::: Data extracts :::

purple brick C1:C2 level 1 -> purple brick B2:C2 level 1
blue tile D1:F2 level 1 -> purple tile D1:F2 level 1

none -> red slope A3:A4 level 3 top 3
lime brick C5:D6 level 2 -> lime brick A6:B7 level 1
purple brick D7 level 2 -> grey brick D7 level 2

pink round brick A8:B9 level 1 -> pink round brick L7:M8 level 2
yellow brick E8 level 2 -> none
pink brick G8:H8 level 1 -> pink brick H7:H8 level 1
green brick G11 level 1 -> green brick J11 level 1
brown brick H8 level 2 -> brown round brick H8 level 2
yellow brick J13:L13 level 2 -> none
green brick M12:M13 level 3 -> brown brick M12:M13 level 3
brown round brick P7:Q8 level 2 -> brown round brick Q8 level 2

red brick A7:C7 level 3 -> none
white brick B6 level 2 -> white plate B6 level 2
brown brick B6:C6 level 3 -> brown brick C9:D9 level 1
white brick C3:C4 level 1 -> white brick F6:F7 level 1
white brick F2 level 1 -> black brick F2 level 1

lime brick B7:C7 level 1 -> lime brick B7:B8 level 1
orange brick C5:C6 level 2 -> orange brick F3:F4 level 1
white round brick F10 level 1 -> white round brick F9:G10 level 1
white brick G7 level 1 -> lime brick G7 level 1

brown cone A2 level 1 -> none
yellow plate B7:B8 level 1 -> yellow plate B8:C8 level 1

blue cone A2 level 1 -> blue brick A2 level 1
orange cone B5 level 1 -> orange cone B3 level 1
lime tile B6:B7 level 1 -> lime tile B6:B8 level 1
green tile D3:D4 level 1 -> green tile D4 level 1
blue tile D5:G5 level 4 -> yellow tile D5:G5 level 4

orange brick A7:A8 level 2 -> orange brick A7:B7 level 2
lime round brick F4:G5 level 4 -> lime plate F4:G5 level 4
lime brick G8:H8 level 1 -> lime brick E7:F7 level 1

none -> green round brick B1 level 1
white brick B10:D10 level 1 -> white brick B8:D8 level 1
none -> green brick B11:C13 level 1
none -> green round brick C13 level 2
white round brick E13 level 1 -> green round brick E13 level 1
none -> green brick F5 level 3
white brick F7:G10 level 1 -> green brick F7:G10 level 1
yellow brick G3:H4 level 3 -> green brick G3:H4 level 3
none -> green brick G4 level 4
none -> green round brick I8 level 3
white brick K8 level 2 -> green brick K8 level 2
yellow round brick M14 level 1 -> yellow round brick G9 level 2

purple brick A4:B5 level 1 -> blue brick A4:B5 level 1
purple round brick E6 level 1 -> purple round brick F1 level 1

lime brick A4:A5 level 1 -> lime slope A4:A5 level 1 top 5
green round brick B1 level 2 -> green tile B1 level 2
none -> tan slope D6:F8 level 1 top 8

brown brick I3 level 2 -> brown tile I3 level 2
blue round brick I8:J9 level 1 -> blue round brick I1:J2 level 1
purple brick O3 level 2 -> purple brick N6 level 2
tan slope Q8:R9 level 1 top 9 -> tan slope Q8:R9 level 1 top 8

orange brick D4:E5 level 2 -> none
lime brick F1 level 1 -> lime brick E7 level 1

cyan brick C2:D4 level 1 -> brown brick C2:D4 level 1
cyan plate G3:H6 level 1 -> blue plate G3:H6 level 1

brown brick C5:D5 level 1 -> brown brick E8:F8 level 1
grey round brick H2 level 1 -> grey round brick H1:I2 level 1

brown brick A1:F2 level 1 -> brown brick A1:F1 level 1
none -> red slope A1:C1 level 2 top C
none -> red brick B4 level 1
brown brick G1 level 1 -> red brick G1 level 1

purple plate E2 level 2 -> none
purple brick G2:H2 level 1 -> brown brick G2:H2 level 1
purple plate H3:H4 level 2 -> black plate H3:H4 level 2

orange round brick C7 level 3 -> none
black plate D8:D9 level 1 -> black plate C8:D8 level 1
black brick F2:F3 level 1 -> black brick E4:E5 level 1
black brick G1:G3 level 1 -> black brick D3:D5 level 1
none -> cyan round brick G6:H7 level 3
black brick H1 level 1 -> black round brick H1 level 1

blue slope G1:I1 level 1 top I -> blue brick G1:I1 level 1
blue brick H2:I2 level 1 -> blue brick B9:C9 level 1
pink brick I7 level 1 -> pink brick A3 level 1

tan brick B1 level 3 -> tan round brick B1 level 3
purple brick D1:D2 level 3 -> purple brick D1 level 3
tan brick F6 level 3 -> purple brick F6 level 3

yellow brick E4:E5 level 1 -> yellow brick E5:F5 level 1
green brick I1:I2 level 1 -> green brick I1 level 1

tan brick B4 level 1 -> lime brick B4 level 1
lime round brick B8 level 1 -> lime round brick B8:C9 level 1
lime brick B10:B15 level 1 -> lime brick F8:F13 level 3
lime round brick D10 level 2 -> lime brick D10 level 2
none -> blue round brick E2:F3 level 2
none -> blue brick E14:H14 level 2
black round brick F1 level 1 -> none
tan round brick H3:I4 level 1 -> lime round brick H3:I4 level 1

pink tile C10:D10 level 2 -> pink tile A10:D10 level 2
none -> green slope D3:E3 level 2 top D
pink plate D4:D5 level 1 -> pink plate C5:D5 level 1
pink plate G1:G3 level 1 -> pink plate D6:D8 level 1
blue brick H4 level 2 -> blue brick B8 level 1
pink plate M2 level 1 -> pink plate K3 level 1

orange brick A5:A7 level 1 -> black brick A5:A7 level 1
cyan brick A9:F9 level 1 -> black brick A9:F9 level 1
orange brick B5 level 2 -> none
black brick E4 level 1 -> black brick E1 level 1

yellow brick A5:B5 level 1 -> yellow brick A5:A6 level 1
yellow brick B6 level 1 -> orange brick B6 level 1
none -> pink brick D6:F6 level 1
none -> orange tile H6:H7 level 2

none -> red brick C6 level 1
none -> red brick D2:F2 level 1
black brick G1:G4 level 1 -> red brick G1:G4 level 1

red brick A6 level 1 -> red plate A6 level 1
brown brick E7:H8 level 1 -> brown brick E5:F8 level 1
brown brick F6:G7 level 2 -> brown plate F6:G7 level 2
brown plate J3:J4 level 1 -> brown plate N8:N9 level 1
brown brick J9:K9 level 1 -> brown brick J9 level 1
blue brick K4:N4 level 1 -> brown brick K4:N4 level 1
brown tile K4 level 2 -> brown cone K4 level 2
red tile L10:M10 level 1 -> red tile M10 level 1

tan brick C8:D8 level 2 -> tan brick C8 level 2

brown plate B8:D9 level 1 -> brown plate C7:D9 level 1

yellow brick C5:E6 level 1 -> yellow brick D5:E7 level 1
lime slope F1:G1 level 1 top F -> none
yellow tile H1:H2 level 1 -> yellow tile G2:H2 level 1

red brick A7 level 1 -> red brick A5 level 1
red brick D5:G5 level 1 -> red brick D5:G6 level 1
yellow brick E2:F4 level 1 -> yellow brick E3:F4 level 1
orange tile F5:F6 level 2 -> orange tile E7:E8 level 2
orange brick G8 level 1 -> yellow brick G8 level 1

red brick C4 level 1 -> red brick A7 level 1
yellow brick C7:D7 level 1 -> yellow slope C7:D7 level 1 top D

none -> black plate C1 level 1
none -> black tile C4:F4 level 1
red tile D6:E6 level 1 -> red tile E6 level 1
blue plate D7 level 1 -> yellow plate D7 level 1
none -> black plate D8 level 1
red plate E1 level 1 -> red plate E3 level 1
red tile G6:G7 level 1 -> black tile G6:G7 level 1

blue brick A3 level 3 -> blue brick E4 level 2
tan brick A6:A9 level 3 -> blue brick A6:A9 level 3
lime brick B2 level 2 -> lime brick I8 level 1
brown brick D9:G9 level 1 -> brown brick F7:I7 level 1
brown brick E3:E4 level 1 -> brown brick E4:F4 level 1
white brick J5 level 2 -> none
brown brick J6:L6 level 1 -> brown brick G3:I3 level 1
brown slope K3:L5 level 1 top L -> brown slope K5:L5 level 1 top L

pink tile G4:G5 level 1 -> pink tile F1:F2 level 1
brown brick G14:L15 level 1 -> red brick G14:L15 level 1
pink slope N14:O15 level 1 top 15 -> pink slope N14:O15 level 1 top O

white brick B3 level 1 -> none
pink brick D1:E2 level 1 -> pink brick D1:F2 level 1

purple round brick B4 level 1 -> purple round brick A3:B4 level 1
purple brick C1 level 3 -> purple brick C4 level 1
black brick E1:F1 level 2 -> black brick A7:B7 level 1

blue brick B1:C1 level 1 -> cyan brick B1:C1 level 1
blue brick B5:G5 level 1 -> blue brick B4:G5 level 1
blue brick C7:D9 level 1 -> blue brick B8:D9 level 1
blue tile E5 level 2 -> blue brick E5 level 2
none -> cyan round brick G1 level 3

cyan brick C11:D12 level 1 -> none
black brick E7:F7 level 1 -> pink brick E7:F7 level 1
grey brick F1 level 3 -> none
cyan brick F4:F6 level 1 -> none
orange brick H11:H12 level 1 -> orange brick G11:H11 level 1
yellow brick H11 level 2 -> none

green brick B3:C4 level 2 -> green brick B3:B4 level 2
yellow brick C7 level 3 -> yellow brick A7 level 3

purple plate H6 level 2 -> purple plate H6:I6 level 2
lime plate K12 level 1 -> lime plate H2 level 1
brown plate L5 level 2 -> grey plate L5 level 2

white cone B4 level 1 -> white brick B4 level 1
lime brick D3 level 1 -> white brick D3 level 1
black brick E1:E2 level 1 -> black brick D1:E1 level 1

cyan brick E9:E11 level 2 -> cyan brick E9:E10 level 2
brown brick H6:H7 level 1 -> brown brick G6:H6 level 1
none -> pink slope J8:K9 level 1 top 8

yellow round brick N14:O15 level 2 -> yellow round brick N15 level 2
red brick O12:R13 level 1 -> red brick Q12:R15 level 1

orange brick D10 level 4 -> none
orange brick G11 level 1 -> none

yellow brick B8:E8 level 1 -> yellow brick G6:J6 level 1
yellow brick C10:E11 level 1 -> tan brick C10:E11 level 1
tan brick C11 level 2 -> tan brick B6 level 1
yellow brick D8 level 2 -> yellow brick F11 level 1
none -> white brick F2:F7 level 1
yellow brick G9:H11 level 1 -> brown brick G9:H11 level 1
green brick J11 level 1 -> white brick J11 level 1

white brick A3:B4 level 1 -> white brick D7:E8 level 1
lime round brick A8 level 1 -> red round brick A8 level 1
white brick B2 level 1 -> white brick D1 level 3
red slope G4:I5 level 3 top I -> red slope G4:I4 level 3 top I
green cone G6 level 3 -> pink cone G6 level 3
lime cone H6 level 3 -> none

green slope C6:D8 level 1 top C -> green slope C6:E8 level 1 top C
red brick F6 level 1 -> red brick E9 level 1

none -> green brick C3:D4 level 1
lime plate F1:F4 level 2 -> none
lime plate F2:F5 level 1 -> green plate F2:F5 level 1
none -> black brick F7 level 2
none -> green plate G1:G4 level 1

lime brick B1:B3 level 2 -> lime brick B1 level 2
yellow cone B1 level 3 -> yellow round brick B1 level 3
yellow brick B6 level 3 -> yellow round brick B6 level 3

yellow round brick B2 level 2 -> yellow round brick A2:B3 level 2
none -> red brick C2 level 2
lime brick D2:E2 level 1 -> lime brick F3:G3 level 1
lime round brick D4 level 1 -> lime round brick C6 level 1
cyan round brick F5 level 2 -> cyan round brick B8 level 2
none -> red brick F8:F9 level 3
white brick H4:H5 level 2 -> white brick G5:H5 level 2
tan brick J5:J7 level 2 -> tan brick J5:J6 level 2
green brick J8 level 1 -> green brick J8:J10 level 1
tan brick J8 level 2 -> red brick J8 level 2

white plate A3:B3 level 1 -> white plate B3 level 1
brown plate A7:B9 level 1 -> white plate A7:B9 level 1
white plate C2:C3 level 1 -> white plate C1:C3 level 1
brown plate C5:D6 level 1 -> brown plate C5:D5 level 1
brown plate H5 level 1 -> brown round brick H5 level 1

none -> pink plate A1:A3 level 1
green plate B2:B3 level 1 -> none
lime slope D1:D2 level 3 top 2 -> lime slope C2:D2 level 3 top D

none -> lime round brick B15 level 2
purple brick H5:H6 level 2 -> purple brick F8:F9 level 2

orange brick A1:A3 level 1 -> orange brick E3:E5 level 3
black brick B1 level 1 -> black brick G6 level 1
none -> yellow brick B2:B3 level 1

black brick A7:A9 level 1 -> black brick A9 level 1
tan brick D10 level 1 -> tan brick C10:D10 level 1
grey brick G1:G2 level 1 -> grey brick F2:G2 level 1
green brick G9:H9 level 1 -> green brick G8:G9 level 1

:::

Above are some lines. Repeat exactly, and only, those from the line that has "cyan brick C2:D4" through the line that has "purple plate E2 level 2 -> none".

cyan brick C2:D4 level 1 -> brown brick C2:D4 level 1
cyan plate G3:H6 level 1 -> blue plate G3:H6 level 1

brown brick C5:D5 level 1 -> brown brick E8:F8 level 1
grey round brick H2 level 1 -> grey round brick H1:I2 level 1

brown brick A1:F2 level 1 -> brown brick A1:F1 level 1
none -> red slope A1:C1 level 2 top C
none -> red brick B4 level 1
brown brick G1 level 1 -> red brick G1 level 1

purple plate E2 level 2 -> none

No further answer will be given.